- [Task objective]: Once you find the line with "none -> brown 1x1 round" in the data below, transcribe exactly each line from there to the line with "pink 1x1 brick [83,77,132,140]", inclusive, and nothing else. Drop the pictures.

[Image change detection data]
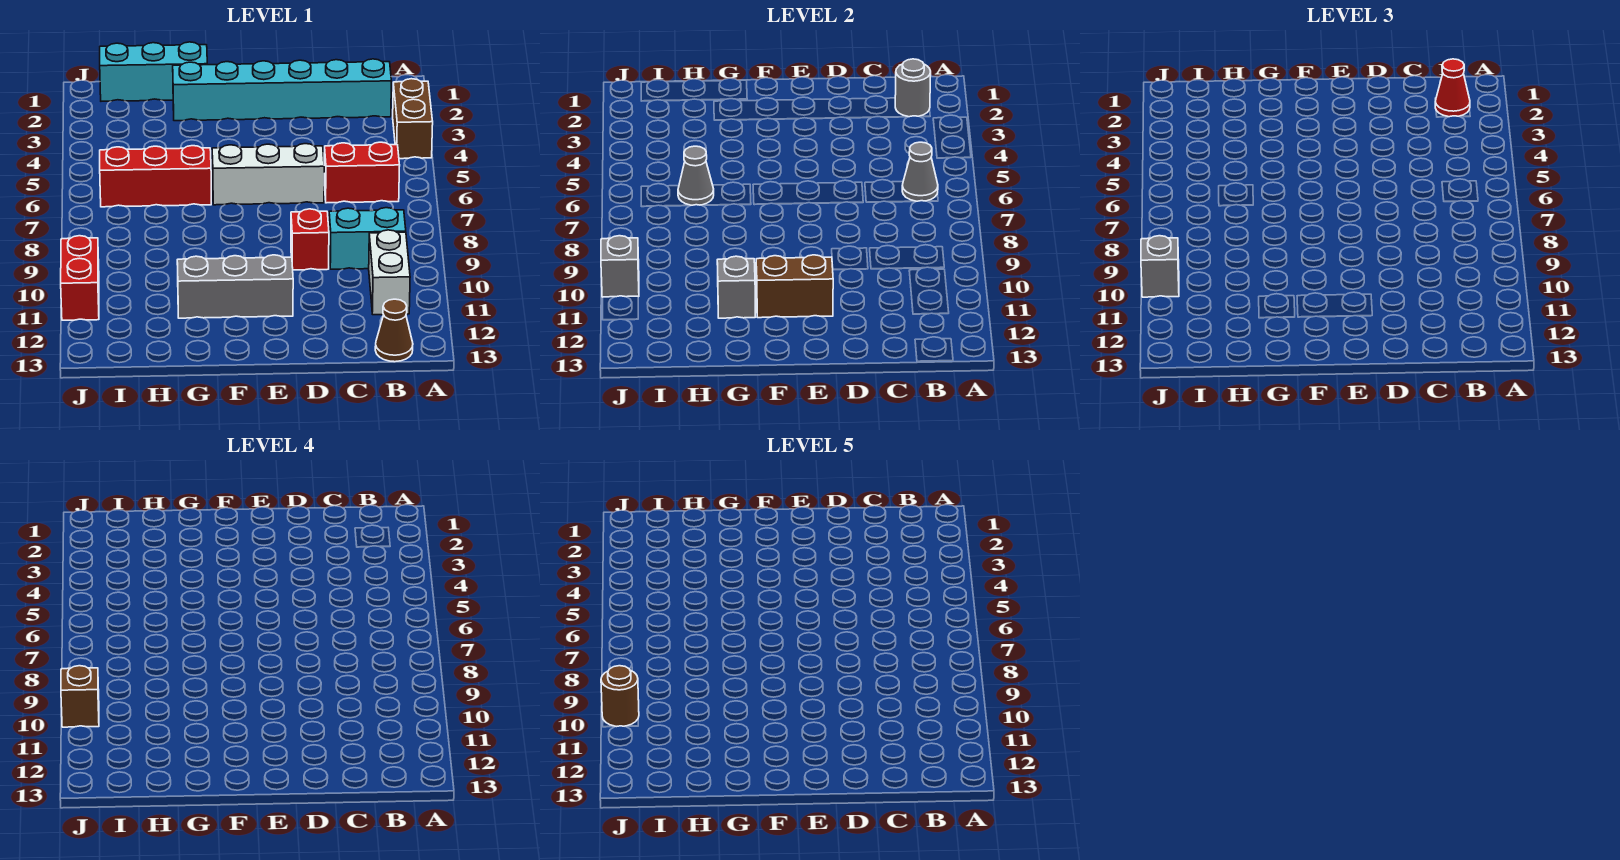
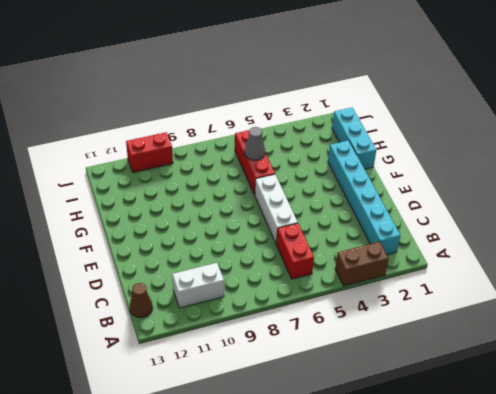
none -> cyan 1x2 brick [329,208,406,269]
none -> red 1x1 brick [291,209,329,270]
none -> grey 1x3 brick [177,255,293,318]

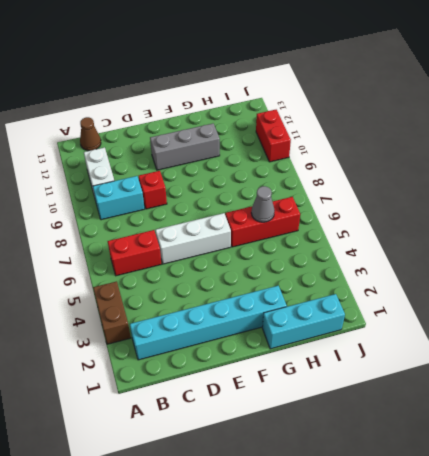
none -> grey 1x1 round brick [895,59,931,117]
none -> grey 1x1 cone [902,142,938,201]
none -> brown 1x2 brick [756,255,833,318]

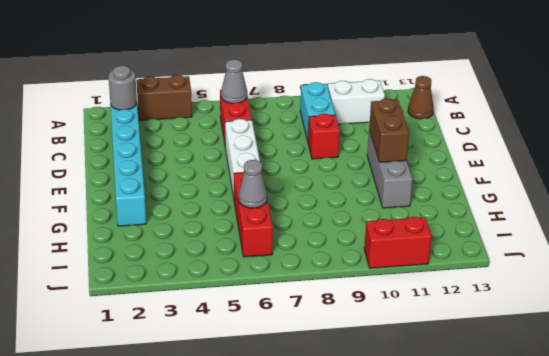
none -> cyan 1x3 brick [100,42,207,101]
none -> grey 1x1 brick [717,256,755,318]
none -> grey 1x1 brick [601,236,639,297]

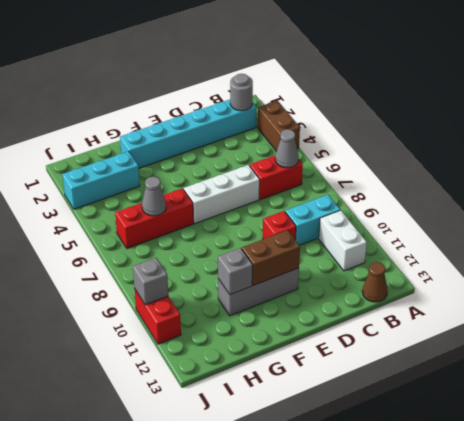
cyan 1x3 brick [62,151,140,209] -> cyan 1x3 brick moved to [100,42,207,101]
none -> red 1x1 cone [1435,59,1470,117]
none -> grey 1x1 brick [1141,236,1179,297]
none -> brown 1x1 brick [61,666,99,727]

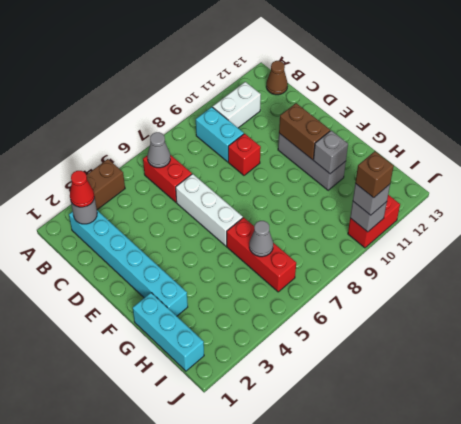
none -> brown 1x1 round brick [601,666,639,727]

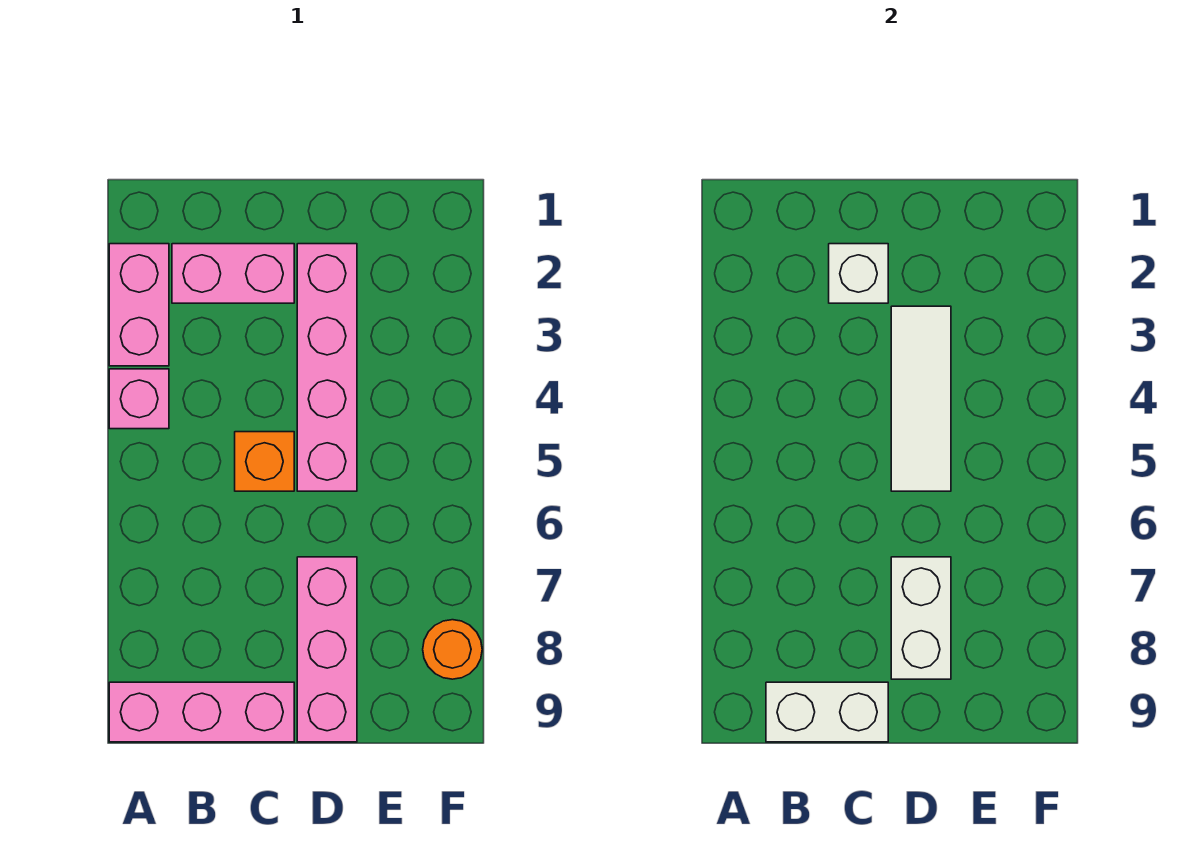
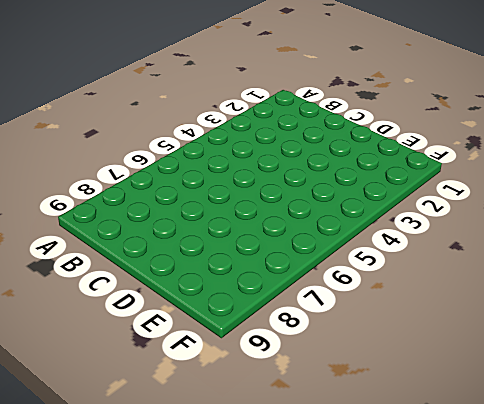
none -> pink 1x2 brick [109,244,169,366]
none -> pink 1x1 brick [109,369,169,429]
none -> pink 1x3 brick [109,682,294,742]

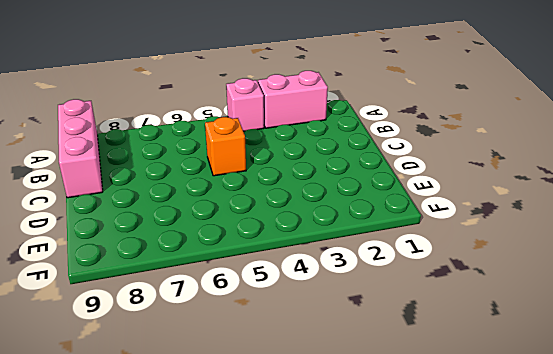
none -> pink 1x2 brick [172,244,294,303]
none -> pink 1x4 brick [297,244,357,491]
none -> pink 1x3 brick [297,557,357,742]

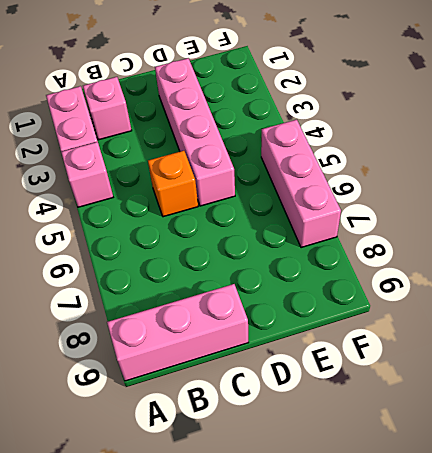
pink 1x1 brick [83,77,132,140] -> pink 1x2 brick [172,244,294,303]
pink 1x3 brick [261,120,341,248] -> pink 1x3 brick moved to [297,557,357,742]
none -> orange 1x1 round brick [423,620,482,679]
none -> white 1x2 brick [766,682,888,742]
none -> white 1x1 brick [829,244,888,303]

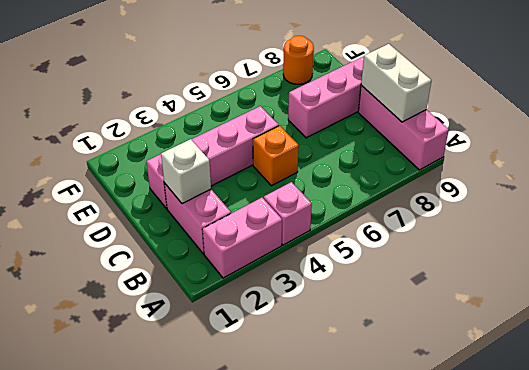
none -> white 1x3 tile [891,306,951,491]
none -> white 1x2 brick [891,557,951,679]

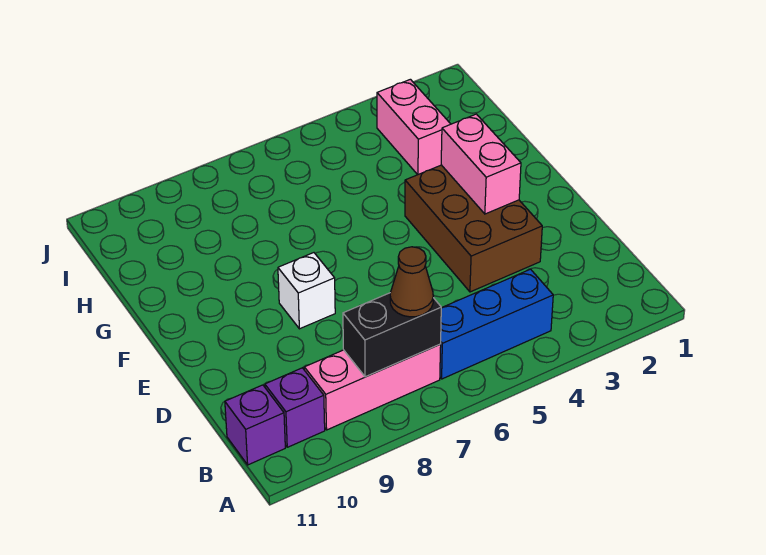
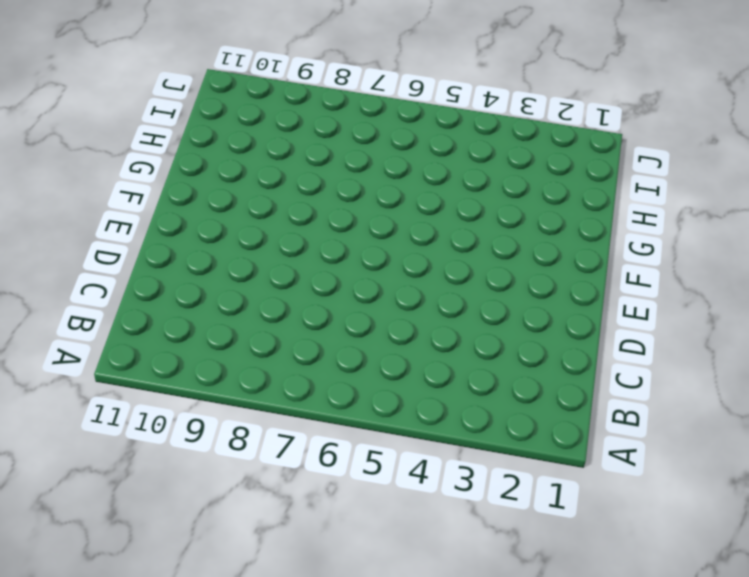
none -> blue 1x3 brick [440,269,553,379]
none -> pink 1x3 brick [304,344,441,430]

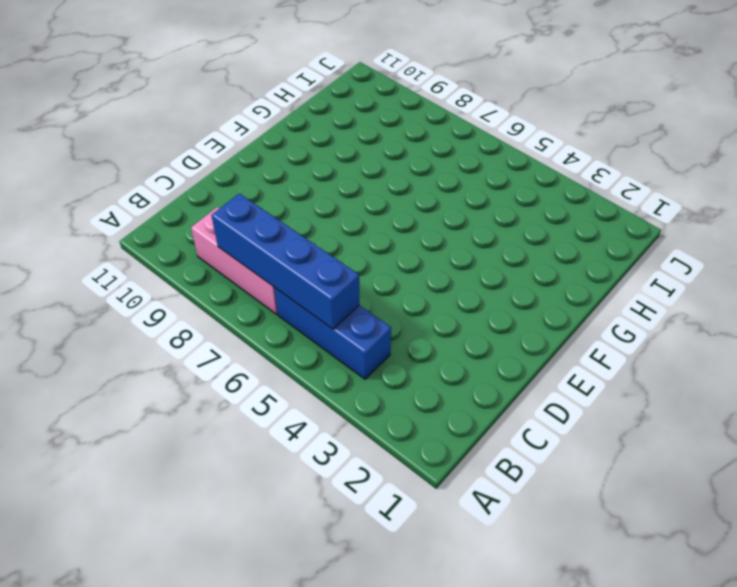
blue 1x4 brick [211,193,360,329] -> black 1x2 brick [343,293,441,377]
none -> purple 1x1 brick [265,368,325,447]
none -> purple 1x1 brick [225,385,285,465]

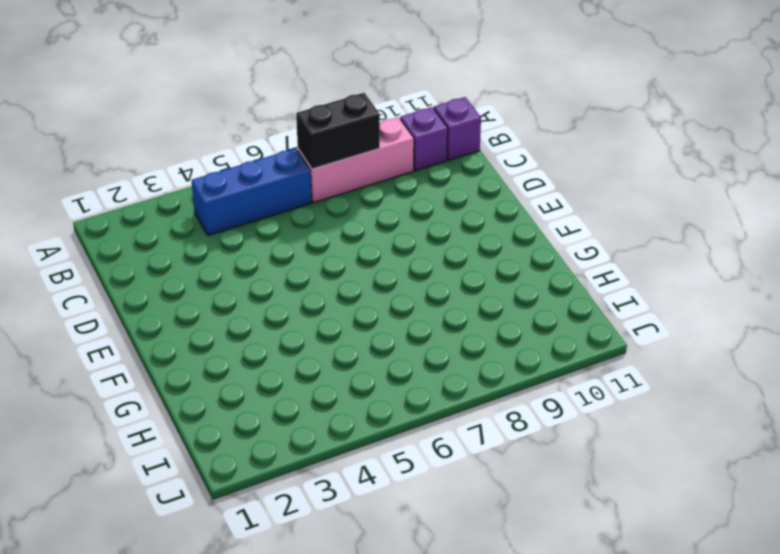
none -> brown 2x3 brick [405,165,542,292]
none -> white 1x1 brick [278,253,335,329]

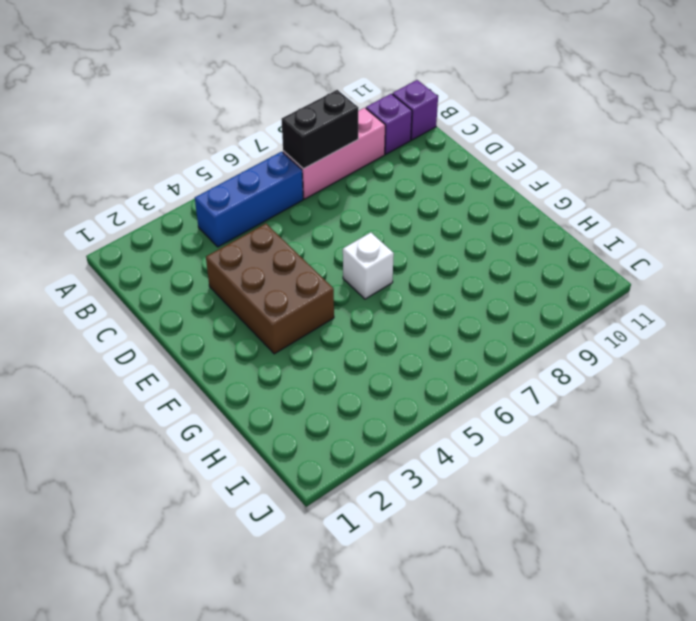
white 1x1 brick [343,232,394,299] -> white 1x1 brick moved to [278,253,335,329]
none -> pink 1x2 brick [377,79,450,175]
none -> pink 1x2 brick [441,114,521,214]

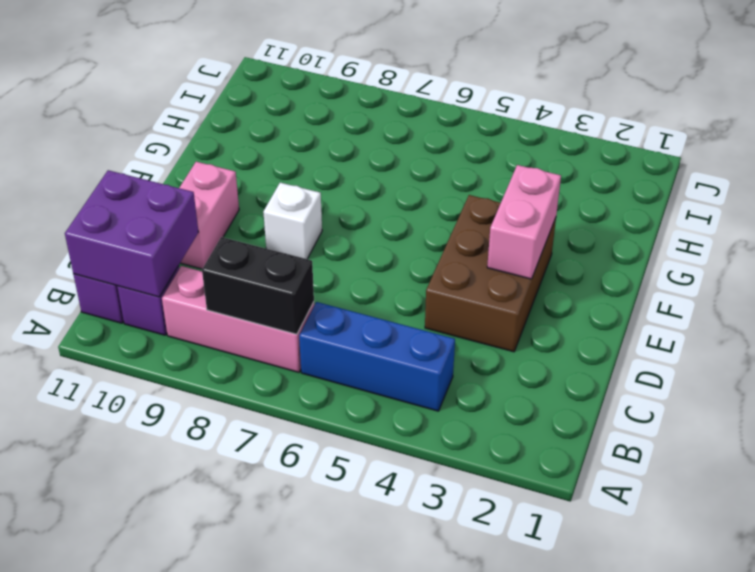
purple 2x2 brick [65,170,198,297] -> none
pink 1x2 brick [179,162,239,269] -> pink 1x2 brick moved to [377,79,450,175]
none -> brown 1x1 cone [390,247,433,317]

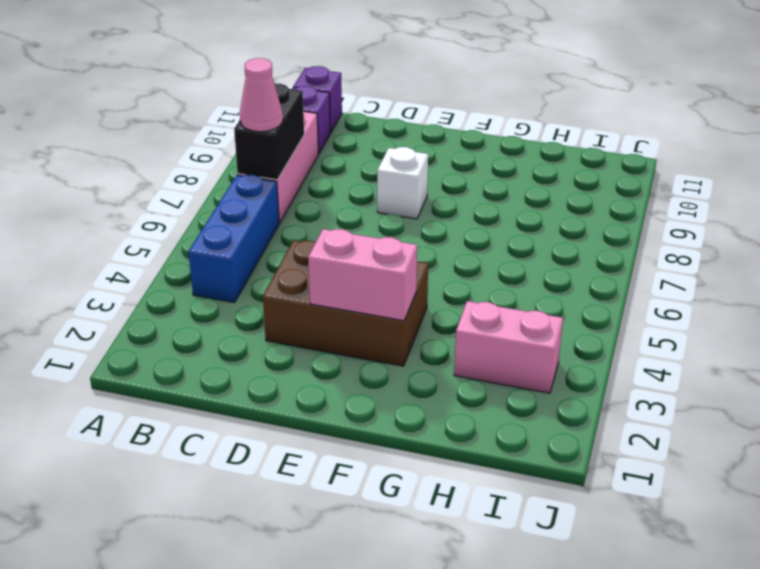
pink 1x1 cone [240,58,283,132] -> brown 1x1 cone [390,247,433,317]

- [Task solution]:
none -> brown 1x1 round brick [601,666,639,727]

none -> pink 1x2 brick [109,244,169,366]
none -> pink 1x1 brick [109,369,169,429]
none -> pink 1x3 brick [109,682,294,742]

none -> pink 1x2 brick [172,244,294,303]
none -> pink 1x4 brick [297,244,357,491]
none -> pink 1x3 brick [297,557,357,742]

pink 1x1 brick [83,77,132,140] -> pink 1x2 brick [172,244,294,303]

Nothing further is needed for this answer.